What the task asks: Two lines mark the range in the entries below: the one holding "(387, 240) = (289, 178): red" and the one holding "(630, 476) = (675, 302): none". Set down those two and all lines between them, exactly.

○ ○ ○ ○ ○ ○ ○

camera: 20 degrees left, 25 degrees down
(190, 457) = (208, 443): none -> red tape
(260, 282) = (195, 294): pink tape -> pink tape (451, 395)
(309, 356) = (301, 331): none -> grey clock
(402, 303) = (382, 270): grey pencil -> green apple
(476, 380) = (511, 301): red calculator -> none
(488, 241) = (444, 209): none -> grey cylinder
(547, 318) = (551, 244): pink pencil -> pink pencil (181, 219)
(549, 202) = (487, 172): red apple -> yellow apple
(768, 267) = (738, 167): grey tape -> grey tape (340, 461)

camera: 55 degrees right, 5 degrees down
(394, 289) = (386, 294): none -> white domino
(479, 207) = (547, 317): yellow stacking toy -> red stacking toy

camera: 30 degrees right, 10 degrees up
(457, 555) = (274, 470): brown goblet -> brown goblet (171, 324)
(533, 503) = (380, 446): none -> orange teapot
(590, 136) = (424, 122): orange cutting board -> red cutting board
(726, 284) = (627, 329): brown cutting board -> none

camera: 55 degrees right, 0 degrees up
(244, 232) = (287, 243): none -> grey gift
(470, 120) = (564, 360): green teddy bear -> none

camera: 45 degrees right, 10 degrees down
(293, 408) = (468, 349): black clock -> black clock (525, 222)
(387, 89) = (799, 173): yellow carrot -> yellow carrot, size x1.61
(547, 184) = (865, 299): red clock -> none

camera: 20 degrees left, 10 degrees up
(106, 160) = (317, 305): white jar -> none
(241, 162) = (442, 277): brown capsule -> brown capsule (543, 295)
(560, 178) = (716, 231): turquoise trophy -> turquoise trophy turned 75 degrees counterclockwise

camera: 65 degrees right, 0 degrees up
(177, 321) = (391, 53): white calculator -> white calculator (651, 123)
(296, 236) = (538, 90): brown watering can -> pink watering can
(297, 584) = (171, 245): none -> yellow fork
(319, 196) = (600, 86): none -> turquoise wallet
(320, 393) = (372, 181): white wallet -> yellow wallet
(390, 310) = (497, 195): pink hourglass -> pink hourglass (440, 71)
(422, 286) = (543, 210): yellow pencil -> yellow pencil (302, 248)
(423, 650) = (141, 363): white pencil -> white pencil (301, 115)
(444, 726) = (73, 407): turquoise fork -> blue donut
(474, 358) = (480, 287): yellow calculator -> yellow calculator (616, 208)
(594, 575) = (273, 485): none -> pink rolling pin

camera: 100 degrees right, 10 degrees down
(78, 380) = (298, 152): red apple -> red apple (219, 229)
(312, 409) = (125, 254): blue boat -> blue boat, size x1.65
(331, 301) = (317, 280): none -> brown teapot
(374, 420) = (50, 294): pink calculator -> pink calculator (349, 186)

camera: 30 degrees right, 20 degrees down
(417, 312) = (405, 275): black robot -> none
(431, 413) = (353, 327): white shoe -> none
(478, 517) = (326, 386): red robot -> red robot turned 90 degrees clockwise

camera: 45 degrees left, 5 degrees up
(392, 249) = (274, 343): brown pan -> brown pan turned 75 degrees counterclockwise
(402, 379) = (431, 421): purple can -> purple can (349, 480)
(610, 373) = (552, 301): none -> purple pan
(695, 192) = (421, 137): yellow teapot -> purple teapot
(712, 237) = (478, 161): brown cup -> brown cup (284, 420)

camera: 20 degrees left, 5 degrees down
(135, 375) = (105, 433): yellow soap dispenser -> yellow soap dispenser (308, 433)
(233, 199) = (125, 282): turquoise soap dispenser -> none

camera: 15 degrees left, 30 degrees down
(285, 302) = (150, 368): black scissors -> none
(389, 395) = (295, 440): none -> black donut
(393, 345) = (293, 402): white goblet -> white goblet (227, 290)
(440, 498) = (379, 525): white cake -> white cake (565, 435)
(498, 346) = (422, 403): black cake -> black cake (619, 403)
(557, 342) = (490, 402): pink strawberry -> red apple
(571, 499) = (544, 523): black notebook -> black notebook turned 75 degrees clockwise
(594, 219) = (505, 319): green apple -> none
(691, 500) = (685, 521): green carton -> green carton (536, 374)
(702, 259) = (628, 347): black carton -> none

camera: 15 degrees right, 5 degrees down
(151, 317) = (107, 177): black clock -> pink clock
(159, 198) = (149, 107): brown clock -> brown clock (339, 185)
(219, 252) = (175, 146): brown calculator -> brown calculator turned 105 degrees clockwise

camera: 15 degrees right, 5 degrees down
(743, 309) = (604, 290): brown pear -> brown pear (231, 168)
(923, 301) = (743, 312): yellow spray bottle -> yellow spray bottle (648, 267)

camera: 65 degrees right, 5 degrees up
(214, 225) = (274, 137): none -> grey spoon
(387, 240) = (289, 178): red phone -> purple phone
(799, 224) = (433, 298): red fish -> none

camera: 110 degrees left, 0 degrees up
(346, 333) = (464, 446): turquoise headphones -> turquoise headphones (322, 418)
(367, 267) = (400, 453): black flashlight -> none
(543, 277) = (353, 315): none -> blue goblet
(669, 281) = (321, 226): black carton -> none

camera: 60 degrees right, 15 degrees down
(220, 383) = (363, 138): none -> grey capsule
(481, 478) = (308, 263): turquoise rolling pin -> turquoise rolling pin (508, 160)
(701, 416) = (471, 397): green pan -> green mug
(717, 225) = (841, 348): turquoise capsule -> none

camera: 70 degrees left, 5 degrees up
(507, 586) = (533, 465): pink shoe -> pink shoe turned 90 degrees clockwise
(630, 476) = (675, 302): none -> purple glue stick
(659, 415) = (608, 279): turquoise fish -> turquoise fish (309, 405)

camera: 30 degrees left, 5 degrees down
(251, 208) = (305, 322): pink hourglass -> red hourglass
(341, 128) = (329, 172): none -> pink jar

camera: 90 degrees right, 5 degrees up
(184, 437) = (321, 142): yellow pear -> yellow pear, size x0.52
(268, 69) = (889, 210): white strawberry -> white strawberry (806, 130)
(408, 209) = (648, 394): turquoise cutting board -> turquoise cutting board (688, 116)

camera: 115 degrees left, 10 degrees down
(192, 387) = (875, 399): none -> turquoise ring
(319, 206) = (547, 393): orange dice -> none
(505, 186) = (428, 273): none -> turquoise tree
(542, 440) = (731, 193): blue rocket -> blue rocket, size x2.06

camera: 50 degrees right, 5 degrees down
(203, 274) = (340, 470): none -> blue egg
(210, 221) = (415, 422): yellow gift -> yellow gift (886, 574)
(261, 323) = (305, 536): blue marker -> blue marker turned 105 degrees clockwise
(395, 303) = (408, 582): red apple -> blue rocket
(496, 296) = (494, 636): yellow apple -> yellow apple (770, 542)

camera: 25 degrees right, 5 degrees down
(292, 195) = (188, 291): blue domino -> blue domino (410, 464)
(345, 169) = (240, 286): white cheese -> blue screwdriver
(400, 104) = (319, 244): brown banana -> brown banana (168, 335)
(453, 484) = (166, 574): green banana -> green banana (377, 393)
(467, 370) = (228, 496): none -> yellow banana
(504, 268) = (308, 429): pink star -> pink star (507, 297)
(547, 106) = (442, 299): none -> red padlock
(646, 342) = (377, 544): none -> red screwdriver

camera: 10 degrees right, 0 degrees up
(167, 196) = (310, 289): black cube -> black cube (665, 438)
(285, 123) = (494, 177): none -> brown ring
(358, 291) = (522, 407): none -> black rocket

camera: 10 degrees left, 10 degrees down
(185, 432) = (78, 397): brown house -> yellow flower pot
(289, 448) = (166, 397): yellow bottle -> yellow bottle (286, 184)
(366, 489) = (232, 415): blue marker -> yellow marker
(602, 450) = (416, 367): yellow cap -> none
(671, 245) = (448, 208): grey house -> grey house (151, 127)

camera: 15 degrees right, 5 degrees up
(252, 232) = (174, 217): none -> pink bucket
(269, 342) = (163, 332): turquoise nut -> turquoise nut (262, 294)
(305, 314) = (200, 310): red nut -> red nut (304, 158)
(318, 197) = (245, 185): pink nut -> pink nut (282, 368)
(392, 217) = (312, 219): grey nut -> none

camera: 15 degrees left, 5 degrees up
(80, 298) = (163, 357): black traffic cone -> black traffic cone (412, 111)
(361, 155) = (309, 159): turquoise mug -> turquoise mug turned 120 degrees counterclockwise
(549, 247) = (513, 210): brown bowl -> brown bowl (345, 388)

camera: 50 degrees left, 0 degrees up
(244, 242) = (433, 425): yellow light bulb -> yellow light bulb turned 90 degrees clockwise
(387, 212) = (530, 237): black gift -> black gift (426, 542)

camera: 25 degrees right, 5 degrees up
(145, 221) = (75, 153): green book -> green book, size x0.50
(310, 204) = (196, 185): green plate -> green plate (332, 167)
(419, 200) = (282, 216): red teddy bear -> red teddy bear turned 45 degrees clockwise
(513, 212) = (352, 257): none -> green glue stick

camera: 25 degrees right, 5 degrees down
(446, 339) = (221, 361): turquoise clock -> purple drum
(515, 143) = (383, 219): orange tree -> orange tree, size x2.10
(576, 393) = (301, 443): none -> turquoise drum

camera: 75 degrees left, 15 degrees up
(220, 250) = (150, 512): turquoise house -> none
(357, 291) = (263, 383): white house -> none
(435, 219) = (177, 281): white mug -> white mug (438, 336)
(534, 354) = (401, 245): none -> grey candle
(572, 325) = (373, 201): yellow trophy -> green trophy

○ ○ ○ ○ ○ ○ ○

Solution:
(387, 240) = (289, 178): red phone -> purple phone
(799, 224) = (433, 298): red fish -> none

camera: 110 degrees left, 0 degrees up
(346, 333) = (464, 446): turquoise headphones -> turquoise headphones (322, 418)
(367, 267) = (400, 453): black flashlight -> none
(543, 277) = (353, 315): none -> blue goblet
(669, 281) = (321, 226): black carton -> none

camera: 60 degrees right, 15 degrees down
(220, 383) = (363, 138): none -> grey capsule
(481, 478) = (308, 263): turquoise rolling pin -> turquoise rolling pin (508, 160)
(701, 416) = (471, 397): green pan -> green mug
(717, 225) = (841, 348): turquoise capsule -> none

camera: 70 degrees left, 5 degrees up
(507, 586) = (533, 465): pink shoe -> pink shoe turned 90 degrees clockwise
(630, 476) = (675, 302): none -> purple glue stick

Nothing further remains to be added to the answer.